Exercise goal –
This exercise calls for retyping every line below exactly, with the images omitted.

(Detected change data)
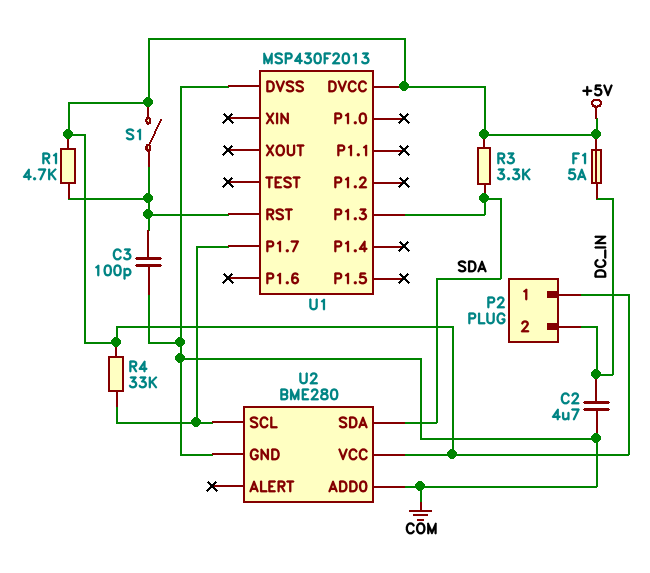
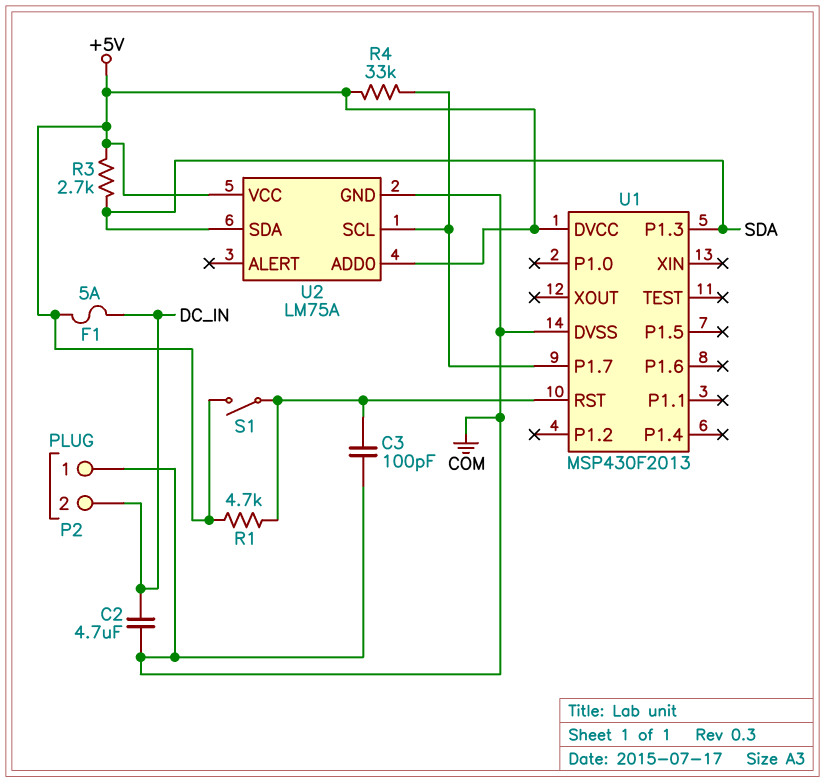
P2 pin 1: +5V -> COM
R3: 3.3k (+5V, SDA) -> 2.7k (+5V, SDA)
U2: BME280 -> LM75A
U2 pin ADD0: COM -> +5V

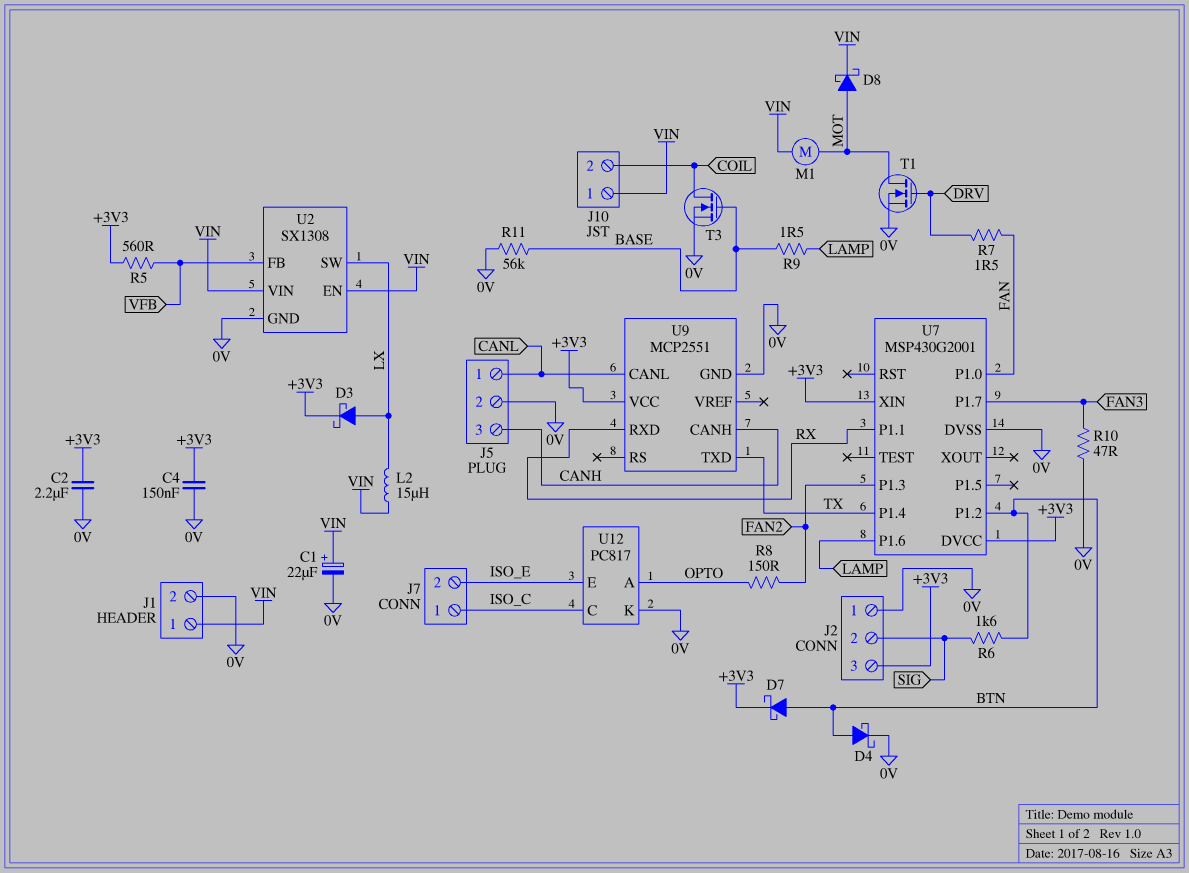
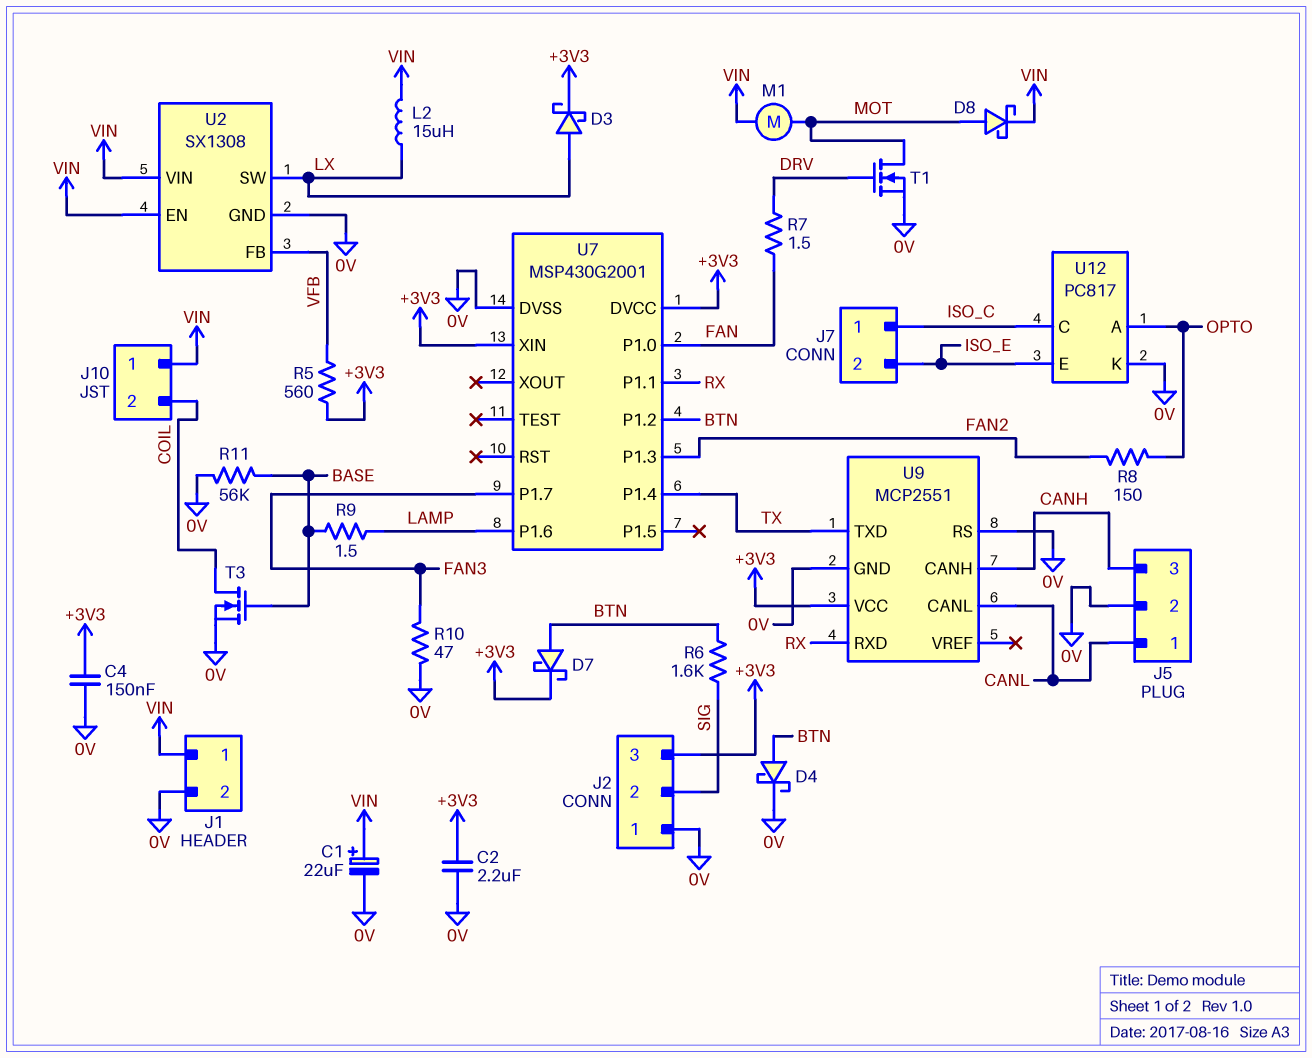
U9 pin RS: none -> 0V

Solution to the exercise –
P2 pin 1: +5V -> COM
R3: 3.3k (+5V, SDA) -> 2.7k (+5V, SDA)
U2: BME280 -> LM75A
U2 pin ADD0: COM -> +5V

U9 pin RS: none -> 0V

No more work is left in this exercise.